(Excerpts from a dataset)
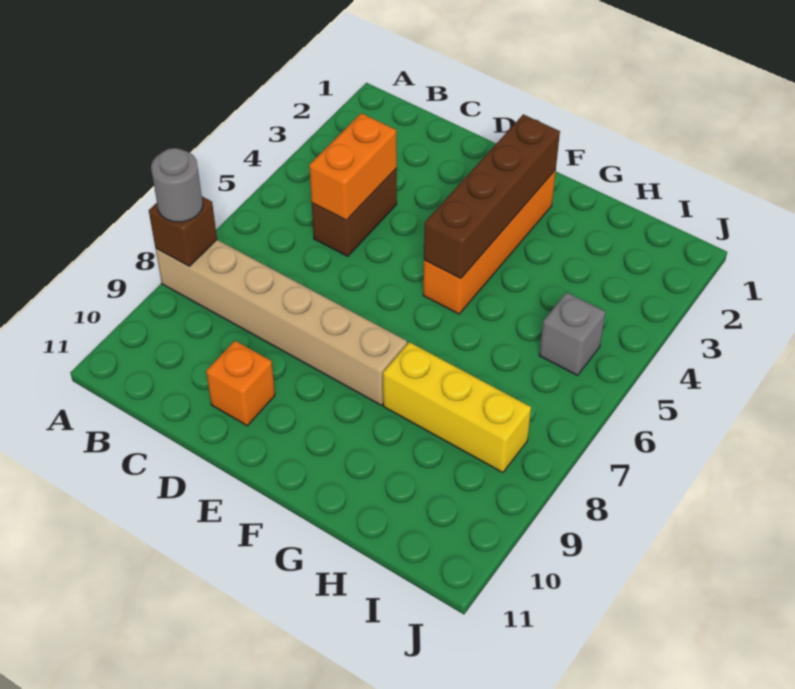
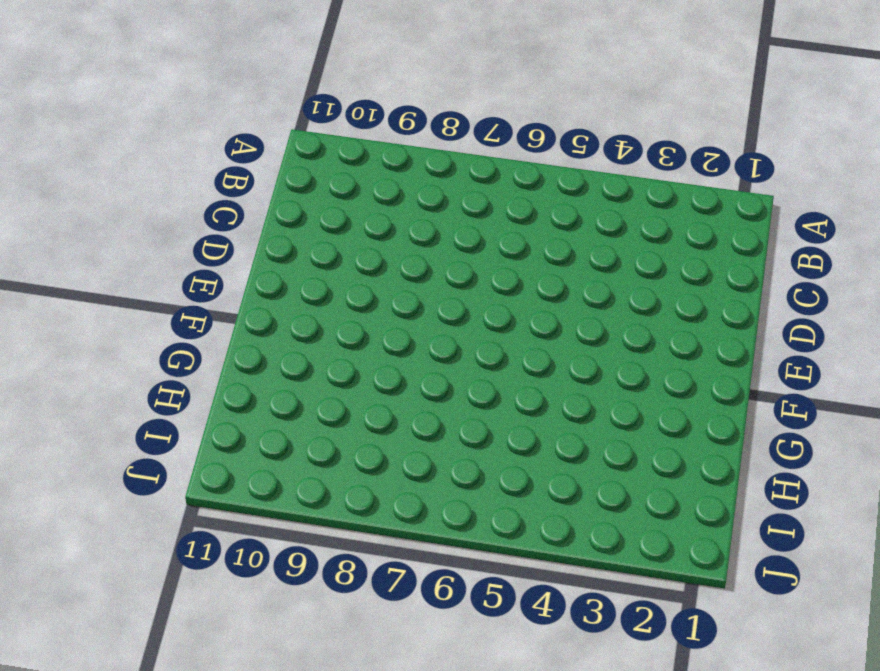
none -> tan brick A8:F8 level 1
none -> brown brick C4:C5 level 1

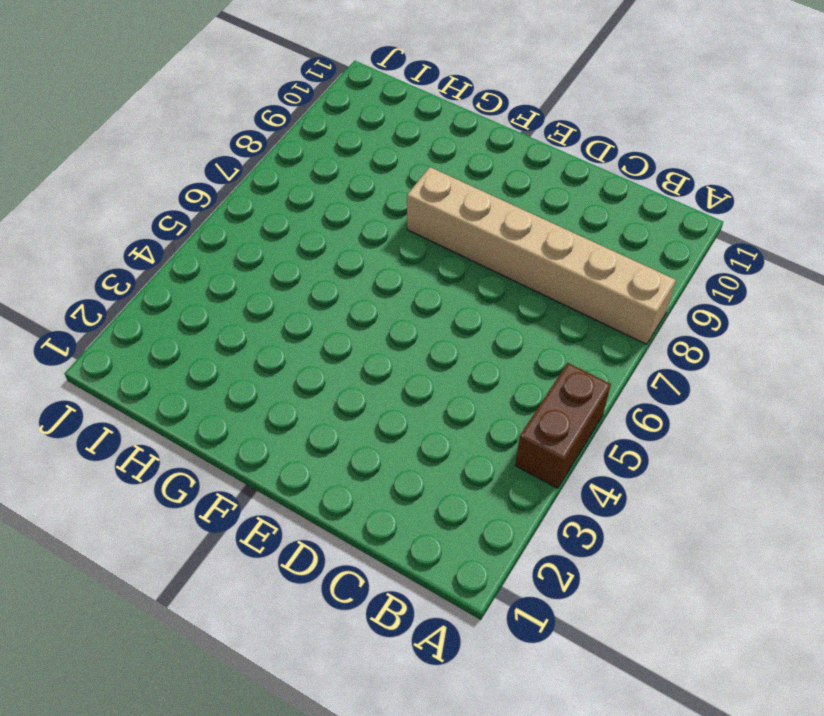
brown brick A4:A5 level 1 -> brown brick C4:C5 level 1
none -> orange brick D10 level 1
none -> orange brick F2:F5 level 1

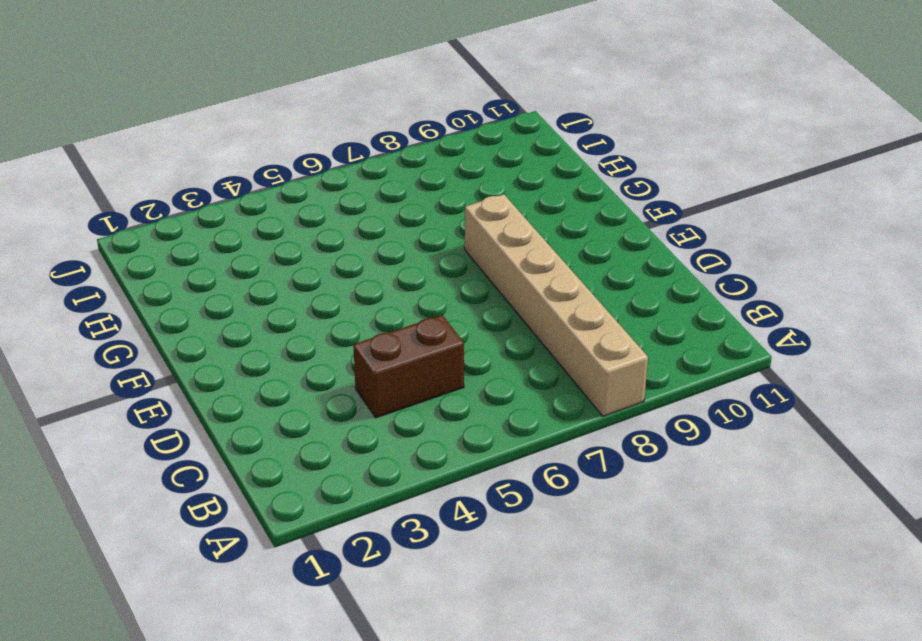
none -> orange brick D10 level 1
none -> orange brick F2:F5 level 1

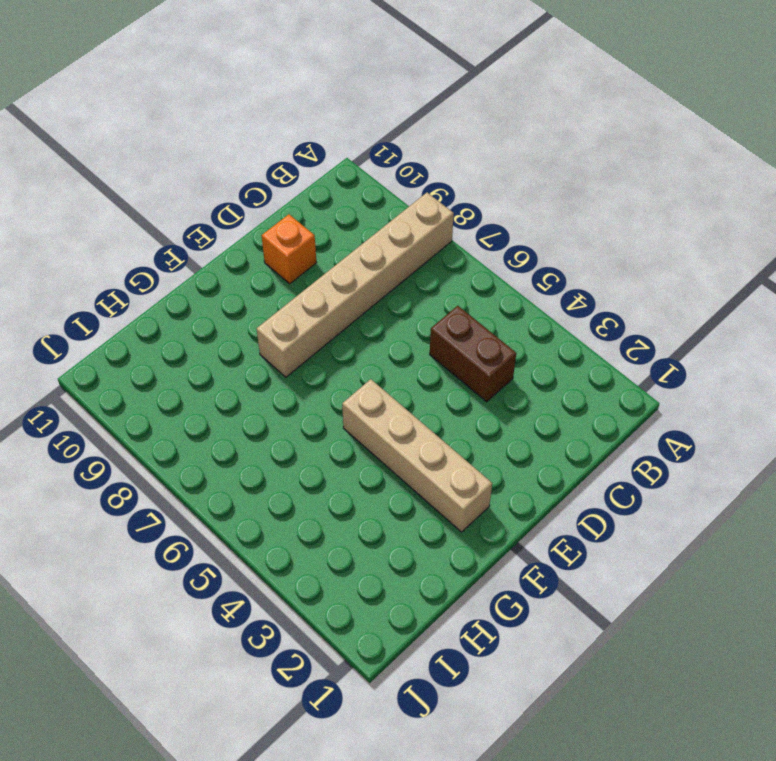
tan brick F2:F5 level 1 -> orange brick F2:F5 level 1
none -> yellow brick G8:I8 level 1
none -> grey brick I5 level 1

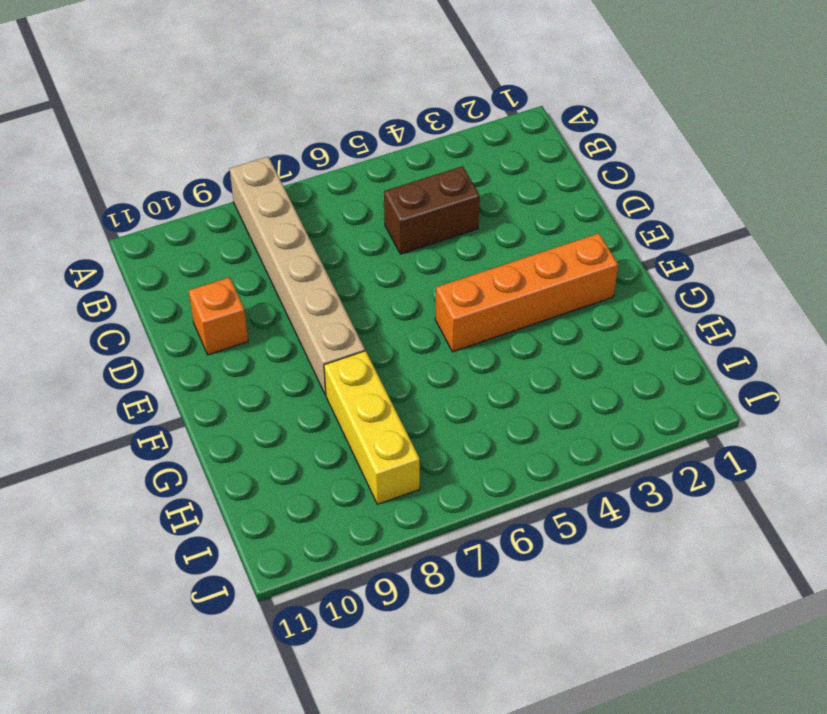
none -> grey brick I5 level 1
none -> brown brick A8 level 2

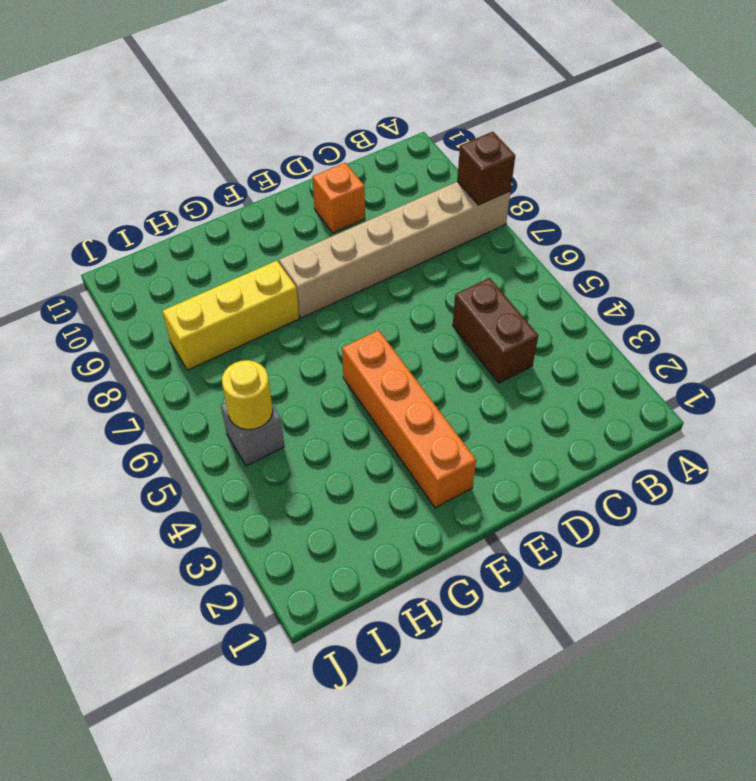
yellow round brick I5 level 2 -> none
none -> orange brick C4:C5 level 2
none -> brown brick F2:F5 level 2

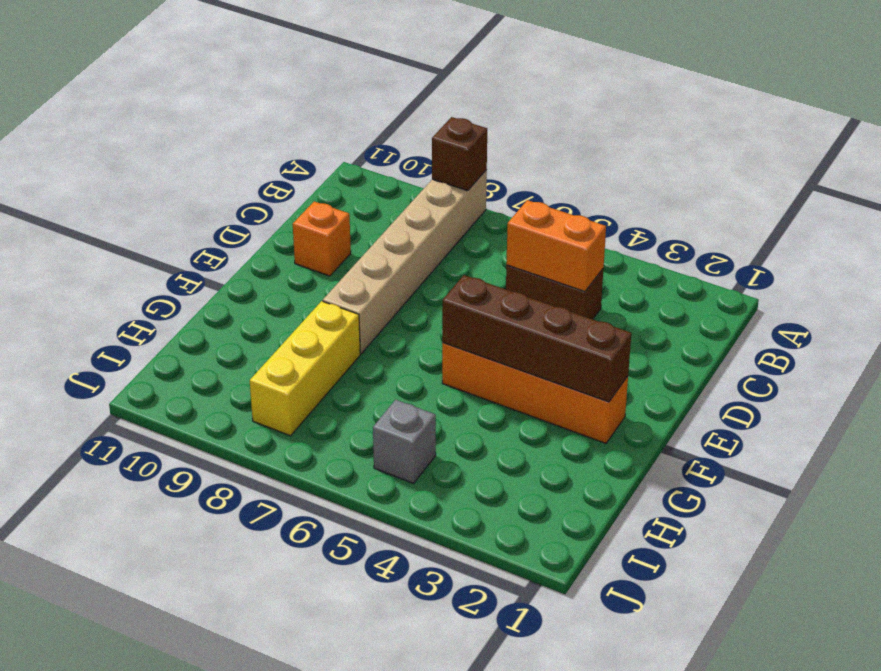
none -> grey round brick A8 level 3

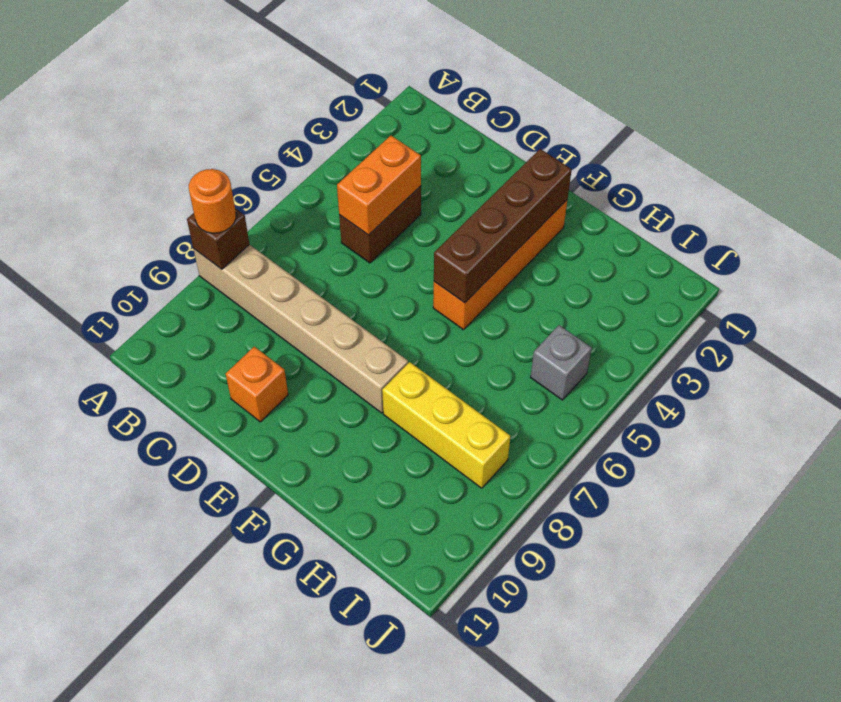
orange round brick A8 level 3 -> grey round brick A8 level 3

What is expected: The required answer is each line of the data in which the word "yellow" appears.

Response below:
none -> yellow brick G8:I8 level 1
yellow round brick I5 level 2 -> none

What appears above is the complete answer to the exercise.